What you should do:
What you produce should match the records below precisely, except that images are removed.

Data supplied:

==========

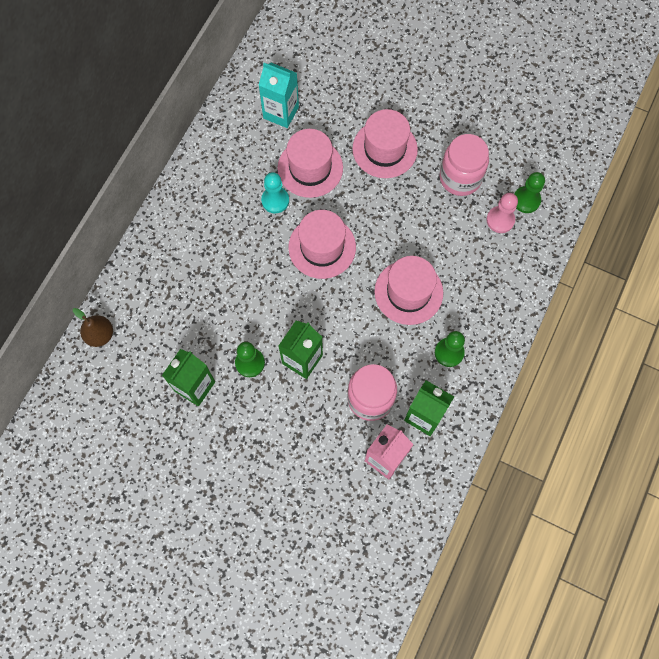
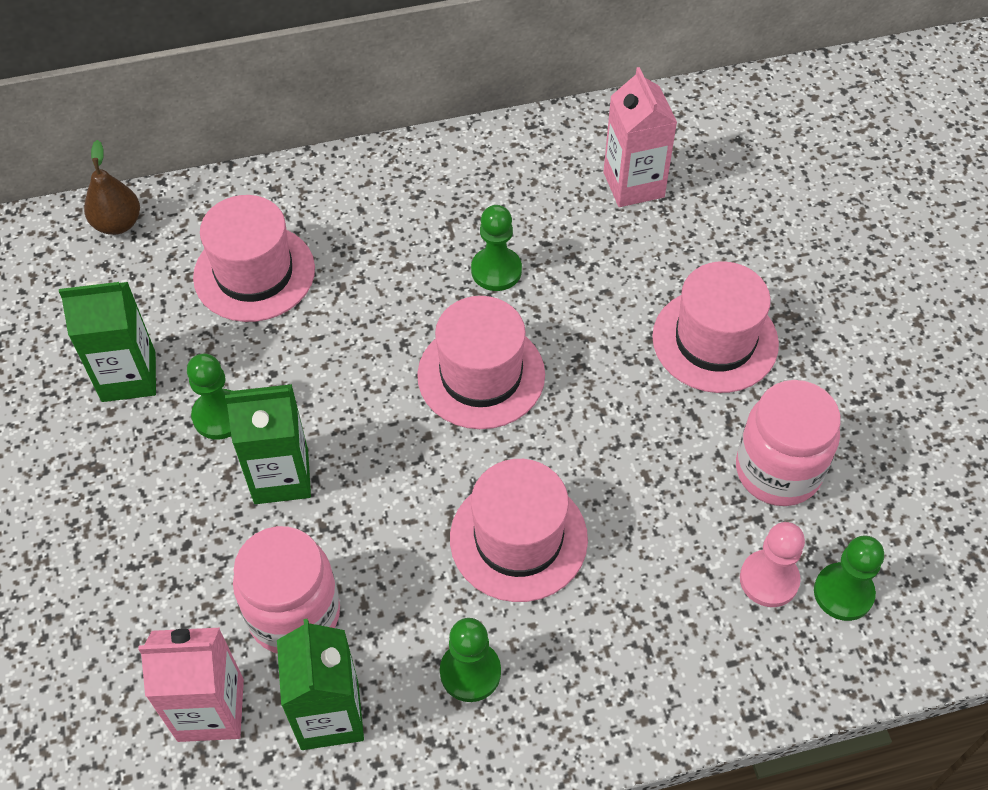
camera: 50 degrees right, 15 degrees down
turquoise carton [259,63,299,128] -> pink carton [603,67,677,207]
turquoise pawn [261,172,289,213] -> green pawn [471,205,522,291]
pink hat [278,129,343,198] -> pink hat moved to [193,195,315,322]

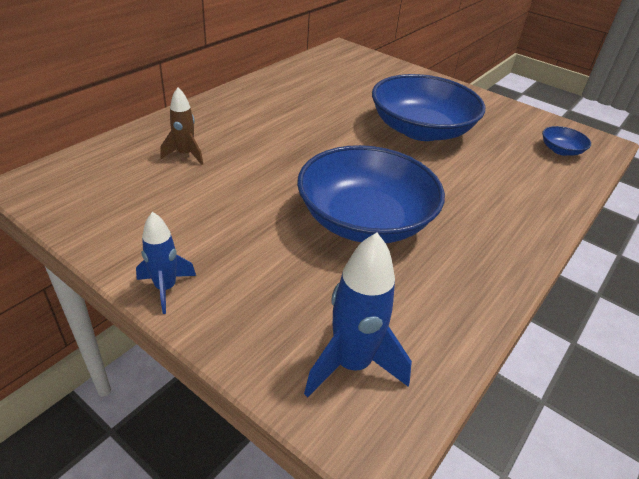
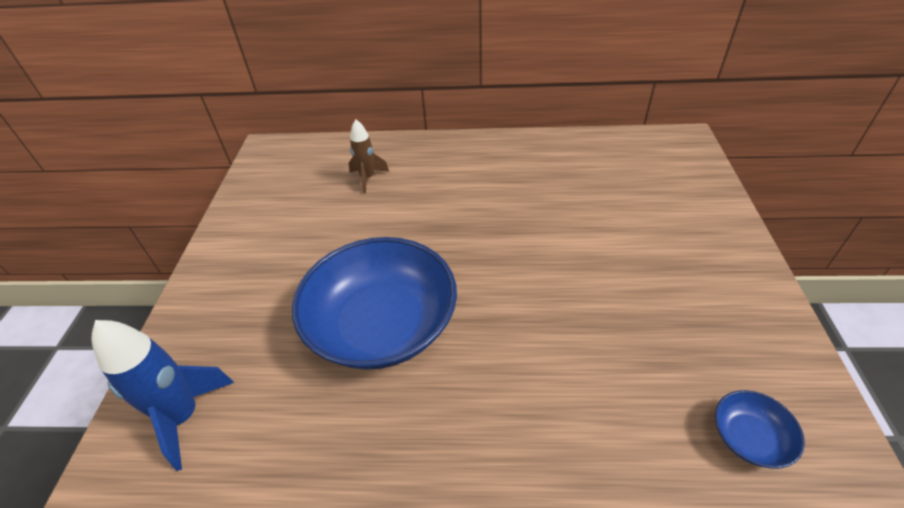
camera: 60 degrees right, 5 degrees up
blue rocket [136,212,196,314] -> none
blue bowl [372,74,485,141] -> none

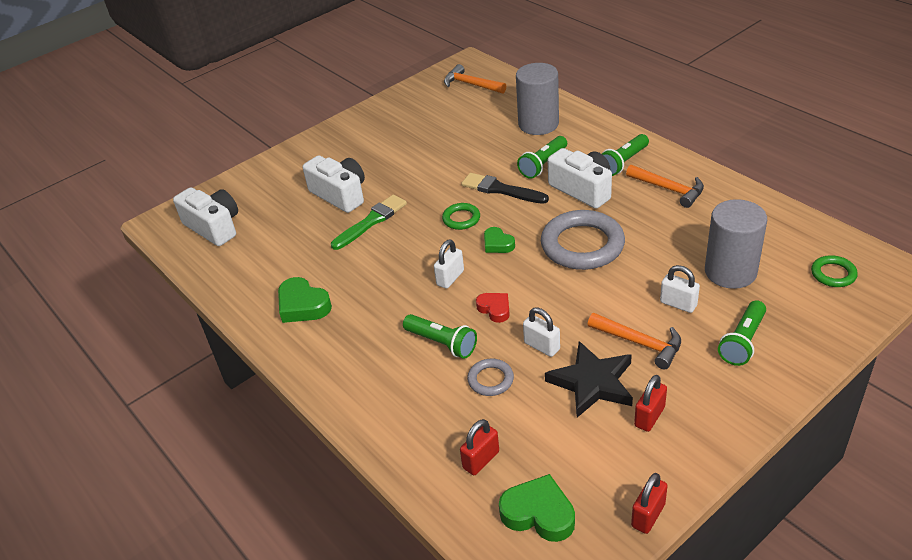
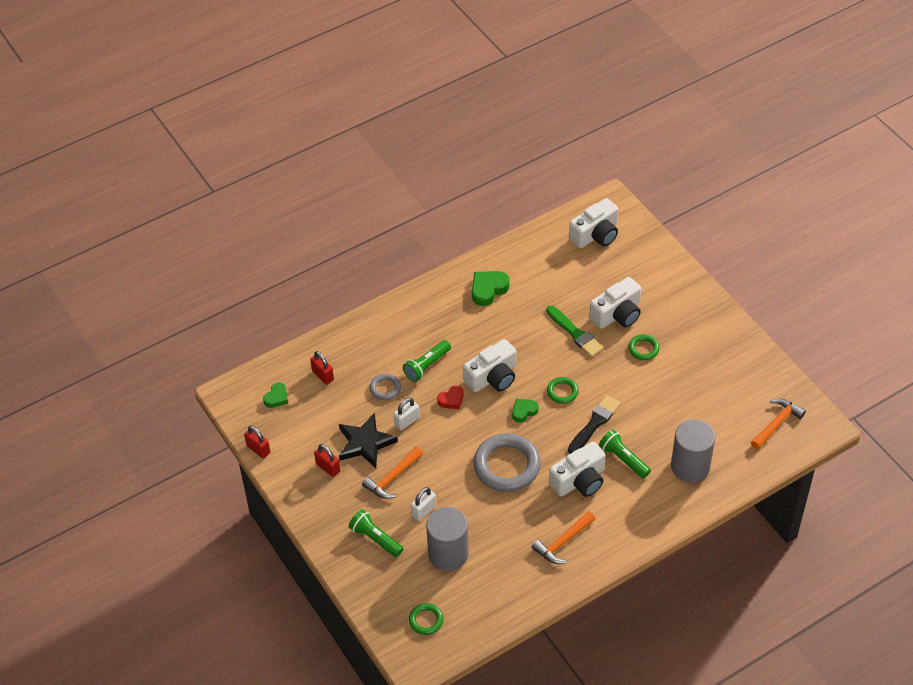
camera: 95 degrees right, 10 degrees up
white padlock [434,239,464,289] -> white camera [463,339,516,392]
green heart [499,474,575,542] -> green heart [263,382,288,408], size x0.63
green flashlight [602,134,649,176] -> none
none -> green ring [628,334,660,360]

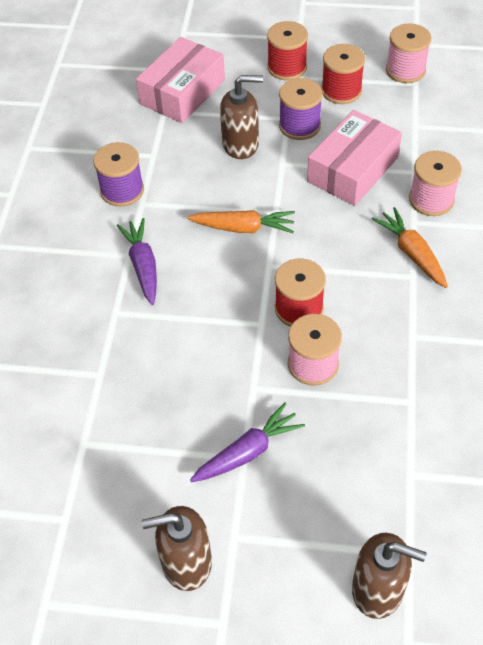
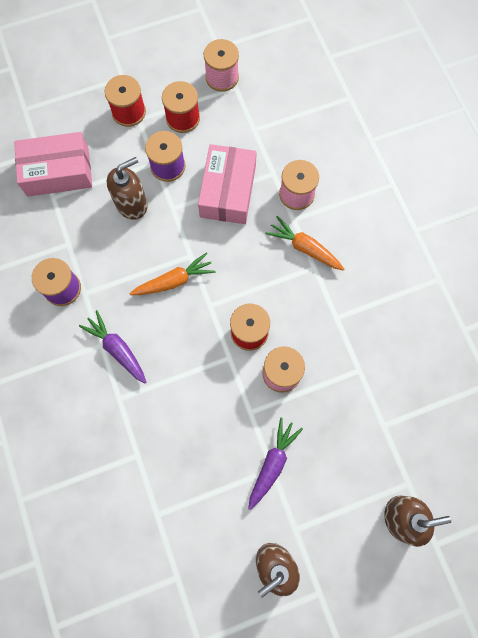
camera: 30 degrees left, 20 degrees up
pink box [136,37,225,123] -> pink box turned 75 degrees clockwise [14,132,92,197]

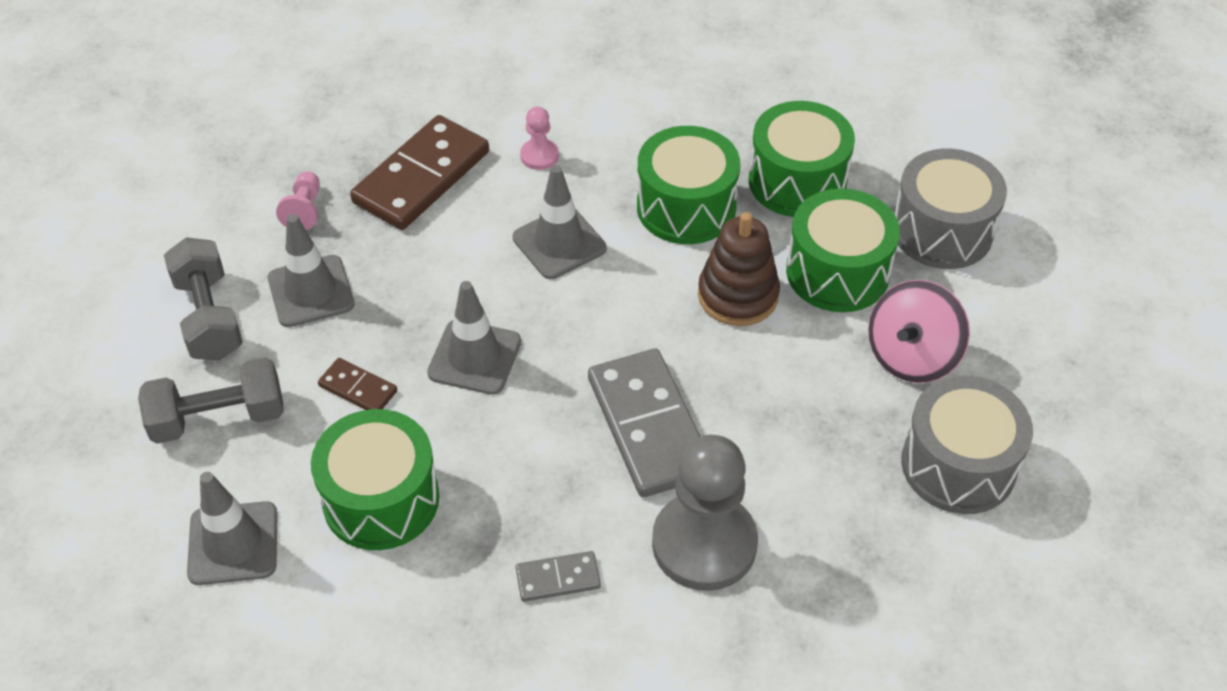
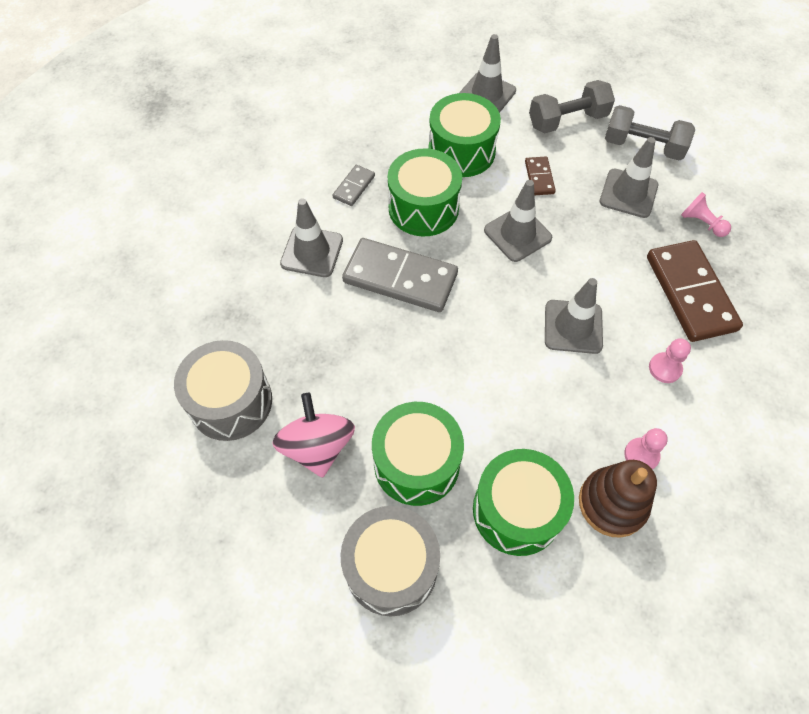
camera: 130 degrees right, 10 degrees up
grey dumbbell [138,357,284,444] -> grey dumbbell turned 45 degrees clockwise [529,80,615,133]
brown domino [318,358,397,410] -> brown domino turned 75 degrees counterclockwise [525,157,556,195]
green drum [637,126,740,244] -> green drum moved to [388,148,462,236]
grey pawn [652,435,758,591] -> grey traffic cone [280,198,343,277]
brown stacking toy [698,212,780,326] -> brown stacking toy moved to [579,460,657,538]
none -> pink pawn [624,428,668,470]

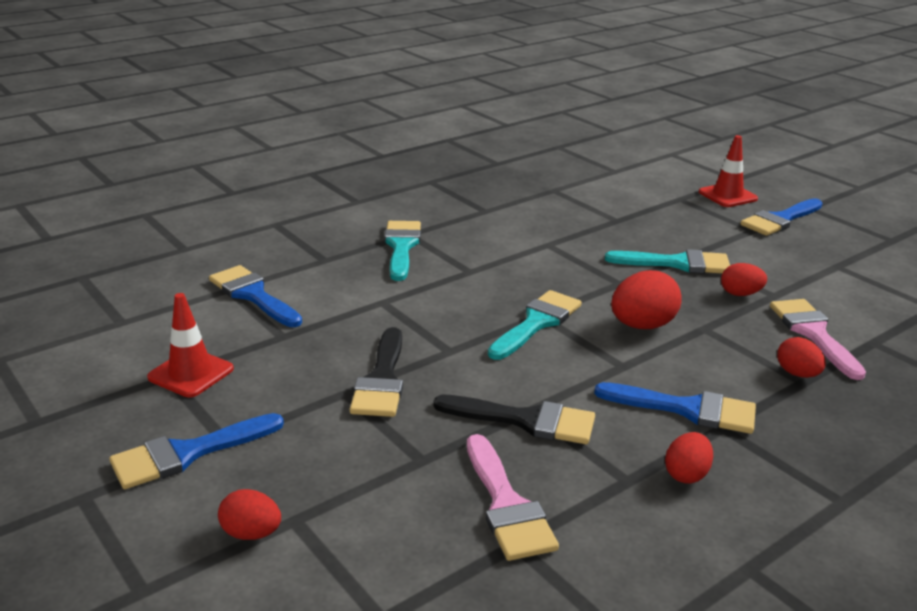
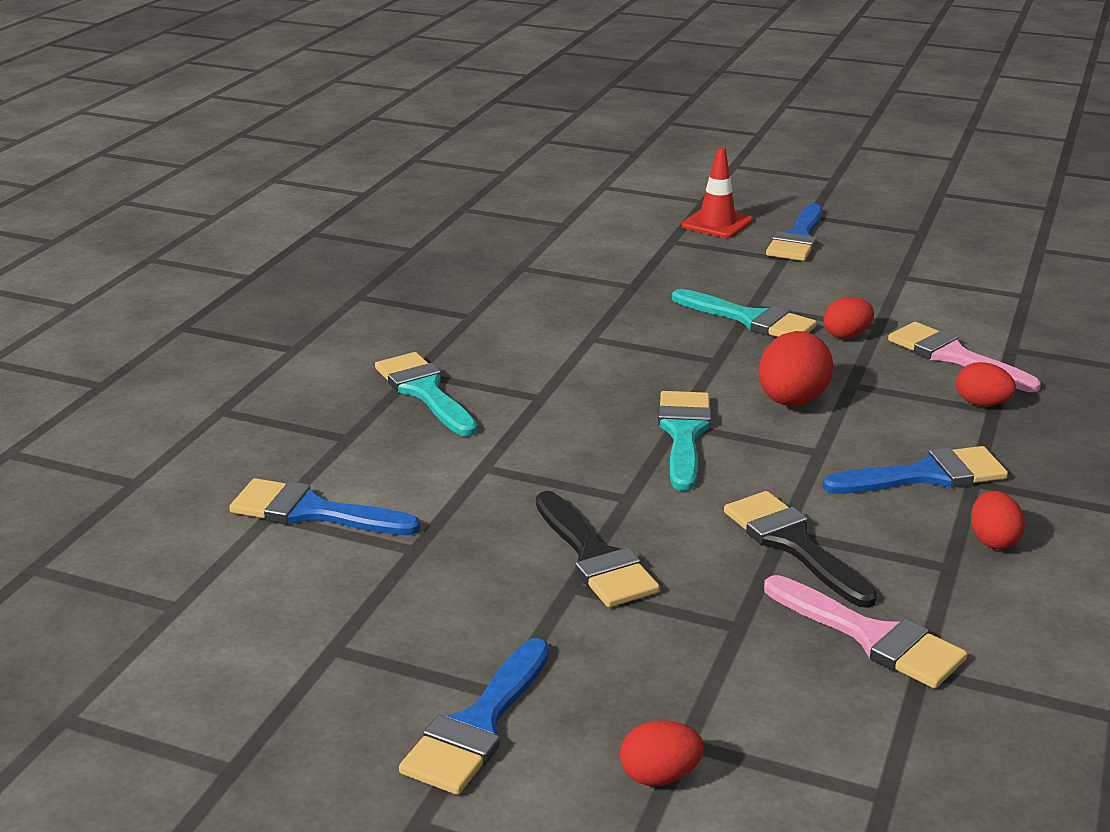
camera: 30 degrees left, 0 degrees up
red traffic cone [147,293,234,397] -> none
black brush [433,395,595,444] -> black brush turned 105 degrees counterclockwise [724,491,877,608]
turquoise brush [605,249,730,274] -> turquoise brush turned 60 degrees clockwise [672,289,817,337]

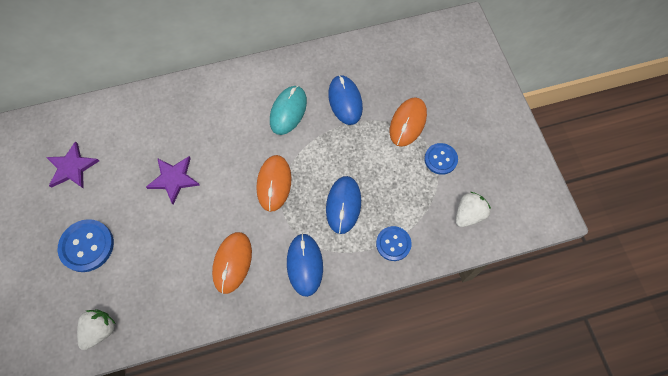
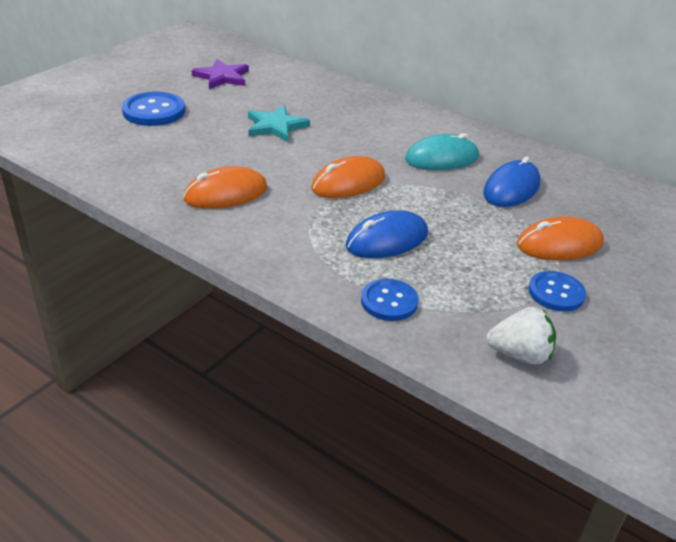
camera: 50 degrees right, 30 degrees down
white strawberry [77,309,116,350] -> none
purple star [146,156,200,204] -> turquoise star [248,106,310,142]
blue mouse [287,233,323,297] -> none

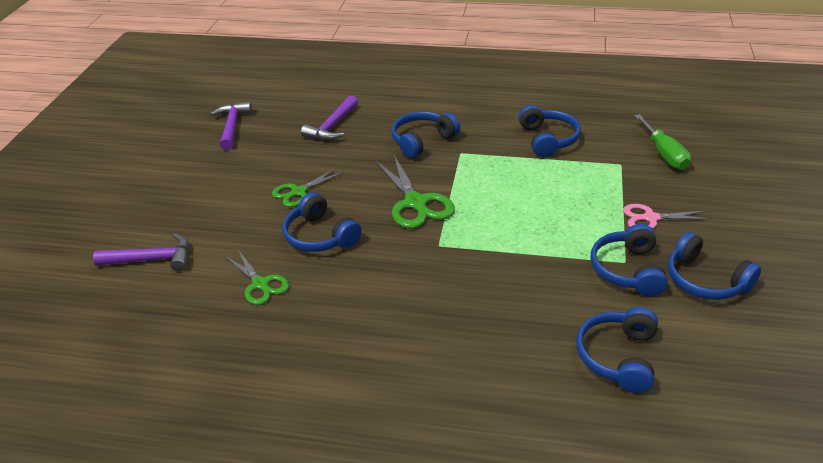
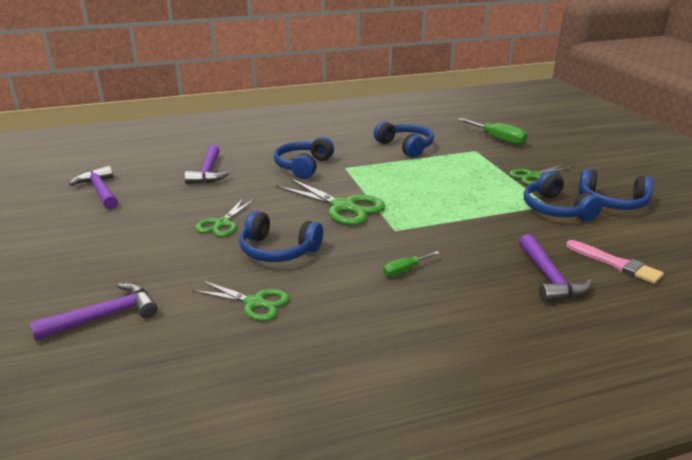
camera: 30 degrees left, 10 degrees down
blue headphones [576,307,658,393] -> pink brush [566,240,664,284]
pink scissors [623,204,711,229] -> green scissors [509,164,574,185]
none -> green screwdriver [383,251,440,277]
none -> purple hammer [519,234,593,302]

==========

Task result:
camera: 50 degrees right, 15 degrees down
turquoise carton [259,63,299,128] -> pink carton [603,67,677,207]
turquoise pawn [261,172,289,213] -> green pawn [471,205,522,291]
pink hat [278,129,343,198] -> pink hat moved to [193,195,315,322]

camera: 60 degrees right, 5 degrees up
blue rocket [136,212,196,314] -> none
blue bowl [372,74,485,141] -> none

camera: 95 degrees right, 10 degrees up
white padlock [434,239,464,289] -> white camera [463,339,516,392]
green heart [499,474,575,542] -> green heart [263,382,288,408], size x0.63
green flashlight [602,134,649,176] -> none
none -> green ring [628,334,660,360]

camera: 30 degrees left, 20 degrees up
pink box [136,37,225,123] -> pink box turned 75 degrees clockwise [14,132,92,197]

camera: 130 degrees right, 10 degrees up
grey dumbbell [138,357,284,444] -> grey dumbbell turned 45 degrees clockwise [529,80,615,133]
brown domino [318,358,397,410] -> brown domino turned 75 degrees counterclockwise [525,157,556,195]
green drum [637,126,740,244] -> green drum moved to [388,148,462,236]
grey pawn [652,435,758,591] -> grey traffic cone [280,198,343,277]
brown stacking toy [698,212,780,326] -> brown stacking toy moved to [579,460,657,538]
none -> pink pawn [624,428,668,470]

camera: 30 degrees left, 0 degrees up
red traffic cone [147,293,234,397] -> none
black brush [433,395,595,444] -> black brush turned 105 degrees counterclockwise [724,491,877,608]
turquoise brush [605,249,730,274] -> turquoise brush turned 60 degrees clockwise [672,289,817,337]

camera: 50 degrees right, 30 degrees down
white strawberry [77,309,116,350] -> none
purple star [146,156,200,204] -> turquoise star [248,106,310,142]
blue mouse [287,233,323,297] -> none

camera: 30 degrees left, 10 degrees down
blue headphones [576,307,658,393] -> pink brush [566,240,664,284]
pink scissors [623,204,711,229] -> green scissors [509,164,574,185]
none -> green screwdriver [383,251,440,277]
none -> purple hammer [519,234,593,302]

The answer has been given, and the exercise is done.